Each line of the records that includes "buffer" should be found and copied.
DATA SHOWN below:
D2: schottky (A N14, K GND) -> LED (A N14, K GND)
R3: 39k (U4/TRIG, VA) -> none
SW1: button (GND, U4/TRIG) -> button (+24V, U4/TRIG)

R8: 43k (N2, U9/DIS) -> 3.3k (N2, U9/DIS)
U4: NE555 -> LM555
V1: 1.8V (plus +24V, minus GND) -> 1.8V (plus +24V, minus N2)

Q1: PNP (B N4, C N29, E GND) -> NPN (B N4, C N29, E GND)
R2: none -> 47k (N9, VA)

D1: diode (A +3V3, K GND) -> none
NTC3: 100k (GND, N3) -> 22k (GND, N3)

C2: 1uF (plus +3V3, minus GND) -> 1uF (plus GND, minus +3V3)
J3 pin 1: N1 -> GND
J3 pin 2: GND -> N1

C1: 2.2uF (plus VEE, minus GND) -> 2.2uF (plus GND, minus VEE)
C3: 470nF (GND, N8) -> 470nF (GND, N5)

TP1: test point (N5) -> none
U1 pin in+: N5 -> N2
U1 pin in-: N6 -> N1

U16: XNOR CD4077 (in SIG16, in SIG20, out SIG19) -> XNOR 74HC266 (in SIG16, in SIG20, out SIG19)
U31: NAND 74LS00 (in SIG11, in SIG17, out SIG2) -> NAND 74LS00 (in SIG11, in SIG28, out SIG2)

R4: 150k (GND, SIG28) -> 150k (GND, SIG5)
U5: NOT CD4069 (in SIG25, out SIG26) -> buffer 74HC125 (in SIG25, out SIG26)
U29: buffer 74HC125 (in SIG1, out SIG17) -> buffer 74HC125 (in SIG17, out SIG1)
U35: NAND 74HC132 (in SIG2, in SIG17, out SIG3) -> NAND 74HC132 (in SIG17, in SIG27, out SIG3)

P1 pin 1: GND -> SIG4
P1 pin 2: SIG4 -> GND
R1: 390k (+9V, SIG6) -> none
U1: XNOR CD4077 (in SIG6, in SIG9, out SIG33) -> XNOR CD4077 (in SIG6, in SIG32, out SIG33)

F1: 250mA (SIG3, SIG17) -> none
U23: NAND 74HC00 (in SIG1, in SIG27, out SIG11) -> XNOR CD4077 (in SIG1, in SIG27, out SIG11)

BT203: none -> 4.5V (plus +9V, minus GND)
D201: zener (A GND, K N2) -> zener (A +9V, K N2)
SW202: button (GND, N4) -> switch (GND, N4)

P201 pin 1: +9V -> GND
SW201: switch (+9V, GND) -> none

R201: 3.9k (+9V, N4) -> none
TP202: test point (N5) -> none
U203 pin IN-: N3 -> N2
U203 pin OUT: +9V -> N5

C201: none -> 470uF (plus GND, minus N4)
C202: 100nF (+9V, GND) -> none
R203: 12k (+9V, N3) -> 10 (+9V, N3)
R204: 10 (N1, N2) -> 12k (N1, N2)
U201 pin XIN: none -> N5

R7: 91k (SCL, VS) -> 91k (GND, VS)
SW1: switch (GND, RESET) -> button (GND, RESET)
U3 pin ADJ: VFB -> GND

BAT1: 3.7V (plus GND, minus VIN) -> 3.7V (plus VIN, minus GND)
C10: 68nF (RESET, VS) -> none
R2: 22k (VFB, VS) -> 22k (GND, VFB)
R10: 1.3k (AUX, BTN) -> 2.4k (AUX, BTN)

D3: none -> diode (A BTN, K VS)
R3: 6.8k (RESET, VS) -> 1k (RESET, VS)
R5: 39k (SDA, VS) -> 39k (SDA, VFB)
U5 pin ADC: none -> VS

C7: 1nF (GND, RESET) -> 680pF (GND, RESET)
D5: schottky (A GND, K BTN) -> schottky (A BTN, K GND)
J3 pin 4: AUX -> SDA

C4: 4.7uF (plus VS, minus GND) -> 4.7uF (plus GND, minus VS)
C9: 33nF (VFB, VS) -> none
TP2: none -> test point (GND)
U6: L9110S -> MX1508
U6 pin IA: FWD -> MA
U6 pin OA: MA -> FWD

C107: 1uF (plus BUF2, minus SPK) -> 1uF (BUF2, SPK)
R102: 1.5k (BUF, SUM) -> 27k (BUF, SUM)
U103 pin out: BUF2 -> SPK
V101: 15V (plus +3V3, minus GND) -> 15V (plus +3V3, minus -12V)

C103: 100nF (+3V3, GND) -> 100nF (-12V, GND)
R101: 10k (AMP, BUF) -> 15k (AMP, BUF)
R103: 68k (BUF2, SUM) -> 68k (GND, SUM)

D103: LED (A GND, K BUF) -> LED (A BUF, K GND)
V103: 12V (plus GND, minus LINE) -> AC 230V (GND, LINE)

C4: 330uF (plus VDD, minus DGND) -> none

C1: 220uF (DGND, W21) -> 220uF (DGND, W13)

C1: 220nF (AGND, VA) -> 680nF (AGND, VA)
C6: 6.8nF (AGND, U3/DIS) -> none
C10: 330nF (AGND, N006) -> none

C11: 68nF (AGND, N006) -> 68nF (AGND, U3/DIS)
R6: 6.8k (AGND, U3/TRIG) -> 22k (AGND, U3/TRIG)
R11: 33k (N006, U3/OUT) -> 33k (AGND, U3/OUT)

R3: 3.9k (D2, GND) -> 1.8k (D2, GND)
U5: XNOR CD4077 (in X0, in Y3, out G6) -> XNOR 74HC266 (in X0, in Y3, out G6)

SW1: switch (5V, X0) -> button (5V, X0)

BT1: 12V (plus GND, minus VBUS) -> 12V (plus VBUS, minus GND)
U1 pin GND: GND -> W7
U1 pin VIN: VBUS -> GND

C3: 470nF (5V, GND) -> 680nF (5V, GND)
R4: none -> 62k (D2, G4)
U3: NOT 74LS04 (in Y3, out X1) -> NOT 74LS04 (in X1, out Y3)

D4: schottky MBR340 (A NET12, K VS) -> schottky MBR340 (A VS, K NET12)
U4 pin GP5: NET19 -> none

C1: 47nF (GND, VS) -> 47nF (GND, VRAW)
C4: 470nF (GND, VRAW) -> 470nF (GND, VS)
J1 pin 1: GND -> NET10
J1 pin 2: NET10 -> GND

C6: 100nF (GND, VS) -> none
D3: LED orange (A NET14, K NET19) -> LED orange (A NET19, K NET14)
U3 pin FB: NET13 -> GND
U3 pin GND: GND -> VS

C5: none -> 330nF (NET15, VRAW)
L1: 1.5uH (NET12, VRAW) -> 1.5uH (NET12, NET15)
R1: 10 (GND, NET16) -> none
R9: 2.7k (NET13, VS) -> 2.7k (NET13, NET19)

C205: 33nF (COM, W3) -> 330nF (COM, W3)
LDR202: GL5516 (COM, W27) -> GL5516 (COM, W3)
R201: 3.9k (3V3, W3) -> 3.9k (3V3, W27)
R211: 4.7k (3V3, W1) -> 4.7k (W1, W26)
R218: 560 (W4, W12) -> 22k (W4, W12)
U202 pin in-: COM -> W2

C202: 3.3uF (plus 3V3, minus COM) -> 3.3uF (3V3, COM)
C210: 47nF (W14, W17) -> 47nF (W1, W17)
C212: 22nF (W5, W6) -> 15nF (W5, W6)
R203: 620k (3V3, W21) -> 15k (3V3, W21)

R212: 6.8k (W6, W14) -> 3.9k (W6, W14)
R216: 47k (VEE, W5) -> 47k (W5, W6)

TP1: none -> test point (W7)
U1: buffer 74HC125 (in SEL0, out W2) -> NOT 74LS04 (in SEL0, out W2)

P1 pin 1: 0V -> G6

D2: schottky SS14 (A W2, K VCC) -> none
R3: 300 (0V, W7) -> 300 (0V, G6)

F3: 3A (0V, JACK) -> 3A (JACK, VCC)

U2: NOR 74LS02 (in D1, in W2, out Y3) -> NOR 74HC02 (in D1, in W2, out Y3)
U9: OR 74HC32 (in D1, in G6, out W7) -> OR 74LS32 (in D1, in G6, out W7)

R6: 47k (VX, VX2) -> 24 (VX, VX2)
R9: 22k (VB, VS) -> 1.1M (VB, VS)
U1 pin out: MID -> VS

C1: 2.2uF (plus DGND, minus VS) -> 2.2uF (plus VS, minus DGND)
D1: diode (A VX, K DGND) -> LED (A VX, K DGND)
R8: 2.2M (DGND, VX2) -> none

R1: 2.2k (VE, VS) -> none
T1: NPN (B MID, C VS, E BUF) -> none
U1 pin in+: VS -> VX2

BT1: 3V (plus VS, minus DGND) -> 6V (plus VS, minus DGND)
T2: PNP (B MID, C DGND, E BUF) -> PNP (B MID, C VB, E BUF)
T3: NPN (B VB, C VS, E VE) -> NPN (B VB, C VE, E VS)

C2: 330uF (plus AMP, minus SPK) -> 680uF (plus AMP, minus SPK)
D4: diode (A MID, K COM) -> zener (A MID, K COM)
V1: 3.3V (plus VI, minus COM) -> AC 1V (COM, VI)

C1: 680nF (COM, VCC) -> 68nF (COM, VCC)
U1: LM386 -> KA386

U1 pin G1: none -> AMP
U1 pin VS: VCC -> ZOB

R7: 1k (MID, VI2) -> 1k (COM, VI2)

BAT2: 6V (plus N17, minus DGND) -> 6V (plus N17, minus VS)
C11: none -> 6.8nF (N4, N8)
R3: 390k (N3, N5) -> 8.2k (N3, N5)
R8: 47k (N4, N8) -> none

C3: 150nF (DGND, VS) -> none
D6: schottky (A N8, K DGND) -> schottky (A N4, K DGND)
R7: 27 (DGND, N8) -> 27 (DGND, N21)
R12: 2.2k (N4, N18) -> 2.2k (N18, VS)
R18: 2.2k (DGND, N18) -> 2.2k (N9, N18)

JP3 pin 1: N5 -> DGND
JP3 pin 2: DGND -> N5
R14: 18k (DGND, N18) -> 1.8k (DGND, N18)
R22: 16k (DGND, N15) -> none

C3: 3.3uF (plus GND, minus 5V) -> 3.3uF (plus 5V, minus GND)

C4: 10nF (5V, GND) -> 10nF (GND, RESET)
End of DATA SHOWN.
# SOLUTION FOR THIS EXERCISE:
U5: NOT CD4069 (in SIG25, out SIG26) -> buffer 74HC125 (in SIG25, out SIG26)
U29: buffer 74HC125 (in SIG1, out SIG17) -> buffer 74HC125 (in SIG17, out SIG1)
U1: buffer 74HC125 (in SEL0, out W2) -> NOT 74LS04 (in SEL0, out W2)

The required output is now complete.